**Work to complete:** Without skipping anything, print all of the data exactly.

**Provided data:**
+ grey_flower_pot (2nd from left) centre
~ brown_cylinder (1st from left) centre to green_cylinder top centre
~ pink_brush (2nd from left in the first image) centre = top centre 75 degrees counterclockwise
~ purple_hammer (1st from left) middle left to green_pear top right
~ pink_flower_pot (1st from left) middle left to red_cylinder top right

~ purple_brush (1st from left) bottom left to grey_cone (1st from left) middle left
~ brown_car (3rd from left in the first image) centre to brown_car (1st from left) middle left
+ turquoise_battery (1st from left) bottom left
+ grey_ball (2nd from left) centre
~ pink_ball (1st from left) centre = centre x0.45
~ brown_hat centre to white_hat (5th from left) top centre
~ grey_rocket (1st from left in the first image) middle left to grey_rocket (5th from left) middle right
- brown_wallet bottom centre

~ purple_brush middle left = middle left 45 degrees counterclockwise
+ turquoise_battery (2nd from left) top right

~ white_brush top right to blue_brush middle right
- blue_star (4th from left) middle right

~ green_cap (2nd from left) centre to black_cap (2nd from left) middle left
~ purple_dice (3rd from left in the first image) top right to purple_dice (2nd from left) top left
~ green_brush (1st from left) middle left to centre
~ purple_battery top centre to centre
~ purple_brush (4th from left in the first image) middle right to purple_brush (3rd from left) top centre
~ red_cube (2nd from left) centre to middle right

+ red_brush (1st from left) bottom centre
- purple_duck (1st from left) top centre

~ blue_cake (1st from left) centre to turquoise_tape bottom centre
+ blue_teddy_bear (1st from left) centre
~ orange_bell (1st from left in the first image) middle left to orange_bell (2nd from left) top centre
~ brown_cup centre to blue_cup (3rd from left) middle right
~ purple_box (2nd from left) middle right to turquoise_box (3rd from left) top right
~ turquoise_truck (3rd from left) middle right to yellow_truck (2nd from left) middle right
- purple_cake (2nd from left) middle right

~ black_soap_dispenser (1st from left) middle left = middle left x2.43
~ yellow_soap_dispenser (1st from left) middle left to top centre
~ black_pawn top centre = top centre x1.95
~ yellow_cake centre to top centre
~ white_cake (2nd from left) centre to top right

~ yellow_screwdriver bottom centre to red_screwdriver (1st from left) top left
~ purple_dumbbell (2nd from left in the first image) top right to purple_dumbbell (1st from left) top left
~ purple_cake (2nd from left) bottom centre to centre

**Solution:**
+ grey_flower_pot (2nd from left) centre
~ brown_cylinder (1st from left) centre to green_cylinder top centre
~ pink_brush (2nd from left in the first image) centre = top centre 75 degrees counterclockwise
~ purple_hammer (1st from left) middle left to green_pear top right
~ pink_flower_pot (1st from left) middle left to red_cylinder top right

~ purple_brush (1st from left) bottom left to grey_cone (1st from left) middle left
~ brown_car (3rd from left in the first image) centre to brown_car (1st from left) middle left
+ turquoise_battery (1st from left) bottom left
+ grey_ball (2nd from left) centre
~ pink_ball (1st from left) centre = centre x0.45
~ brown_hat centre to white_hat (5th from left) top centre
~ grey_rocket (1st from left in the first image) middle left to grey_rocket (5th from left) middle right
- brown_wallet bottom centre

~ purple_brush middle left = middle left 45 degrees counterclockwise
+ turquoise_battery (2nd from left) top right

~ white_brush top right to blue_brush middle right
- blue_star (4th from left) middle right

~ green_cap (2nd from left) centre to black_cap (2nd from left) middle left
~ purple_dice (3rd from left in the first image) top right to purple_dice (2nd from left) top left
~ green_brush (1st from left) middle left to centre
~ purple_battery top centre to centre
~ purple_brush (4th from left in the first image) middle right to purple_brush (3rd from left) top centre
~ red_cube (2nd from left) centre to middle right

+ red_brush (1st from left) bottom centre
- purple_duck (1st from left) top centre

~ blue_cake (1st from left) centre to turquoise_tape bottom centre
+ blue_teddy_bear (1st from left) centre
~ orange_bell (1st from left in the first image) middle left to orange_bell (2nd from left) top centre
~ brown_cup centre to blue_cup (3rd from left) middle right
~ purple_box (2nd from left) middle right to turquoise_box (3rd from left) top right
~ turquoise_truck (3rd from left) middle right to yellow_truck (2nd from left) middle right
- purple_cake (2nd from left) middle right

~ black_soap_dispenser (1st from left) middle left = middle left x2.43
~ yellow_soap_dispenser (1st from left) middle left to top centre
~ black_pawn top centre = top centre x1.95
~ yellow_cake centre to top centre
~ white_cake (2nd from left) centre to top right

~ yellow_screwdriver bottom centre to red_screwdriver (1st from left) top left
~ purple_dumbbell (2nd from left in the first image) top right to purple_dumbbell (1st from left) top left
~ purple_cake (2nd from left) bottom centre to centre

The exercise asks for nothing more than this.